PROBLEM REQUIREMENTS: Where does the word "RESET" show up in the records? Copy every line that holds it.

(Beginning of WORKING DATA)

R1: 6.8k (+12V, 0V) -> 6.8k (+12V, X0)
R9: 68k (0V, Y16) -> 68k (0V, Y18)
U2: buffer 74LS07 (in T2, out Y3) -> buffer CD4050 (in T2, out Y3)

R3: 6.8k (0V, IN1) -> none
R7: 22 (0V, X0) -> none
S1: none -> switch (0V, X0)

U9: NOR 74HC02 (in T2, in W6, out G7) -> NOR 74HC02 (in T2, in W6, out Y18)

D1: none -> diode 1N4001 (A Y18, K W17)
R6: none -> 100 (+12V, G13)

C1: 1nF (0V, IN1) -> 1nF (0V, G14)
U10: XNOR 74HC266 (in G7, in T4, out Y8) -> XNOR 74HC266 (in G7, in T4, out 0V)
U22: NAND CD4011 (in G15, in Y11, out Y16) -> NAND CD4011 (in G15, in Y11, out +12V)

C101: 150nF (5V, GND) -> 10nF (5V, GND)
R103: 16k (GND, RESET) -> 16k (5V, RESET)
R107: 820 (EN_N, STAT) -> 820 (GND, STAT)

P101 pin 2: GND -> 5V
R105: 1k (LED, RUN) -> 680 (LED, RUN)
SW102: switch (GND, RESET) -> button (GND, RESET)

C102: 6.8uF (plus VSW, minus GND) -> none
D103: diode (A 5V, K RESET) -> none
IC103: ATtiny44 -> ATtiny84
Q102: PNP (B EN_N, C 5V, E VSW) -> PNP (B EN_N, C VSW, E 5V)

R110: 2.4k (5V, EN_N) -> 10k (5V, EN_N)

(End of WORKING DATA)

ANSWER SECTION:
R103: 16k (GND, RESET) -> 16k (5V, RESET)
SW102: switch (GND, RESET) -> button (GND, RESET)
D103: diode (A 5V, K RESET) -> none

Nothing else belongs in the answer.